• Activity:
Tally the lines below that contain "moved". The number is the whole answer.

• Input for this task:
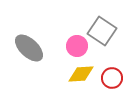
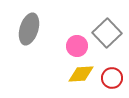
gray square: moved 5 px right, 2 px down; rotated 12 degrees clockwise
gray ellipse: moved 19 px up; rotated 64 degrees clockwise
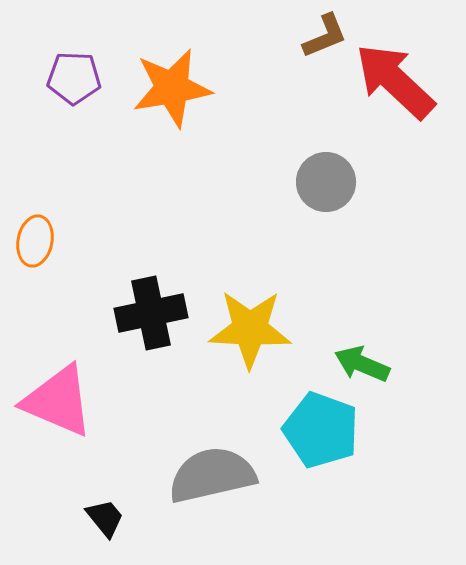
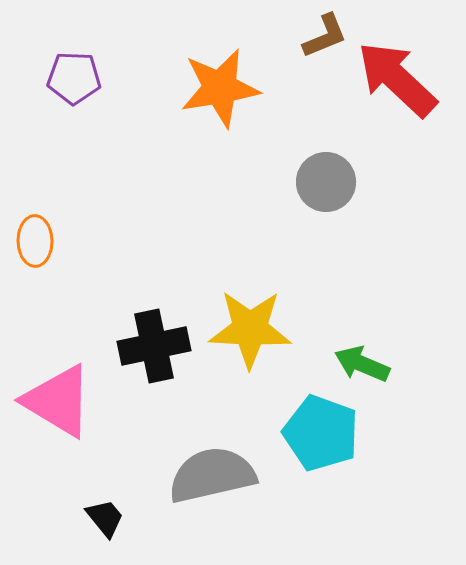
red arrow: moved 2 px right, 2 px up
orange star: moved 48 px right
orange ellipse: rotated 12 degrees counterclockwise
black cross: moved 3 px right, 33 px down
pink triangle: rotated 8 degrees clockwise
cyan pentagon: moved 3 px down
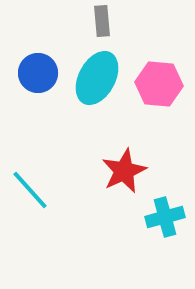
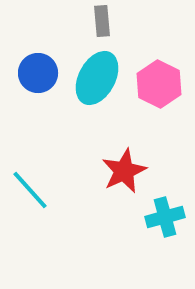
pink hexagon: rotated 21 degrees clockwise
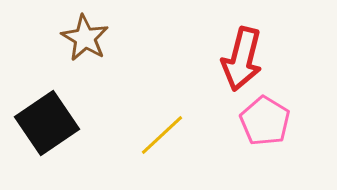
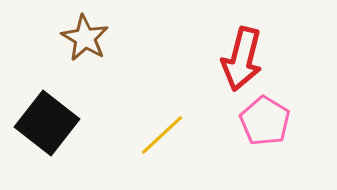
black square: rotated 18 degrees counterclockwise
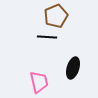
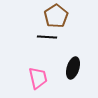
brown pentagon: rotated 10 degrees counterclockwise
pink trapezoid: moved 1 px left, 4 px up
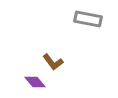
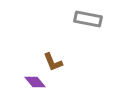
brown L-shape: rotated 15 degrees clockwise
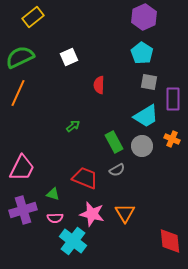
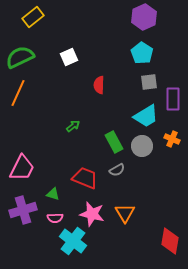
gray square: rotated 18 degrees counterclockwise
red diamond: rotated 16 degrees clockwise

• Output of the task:
7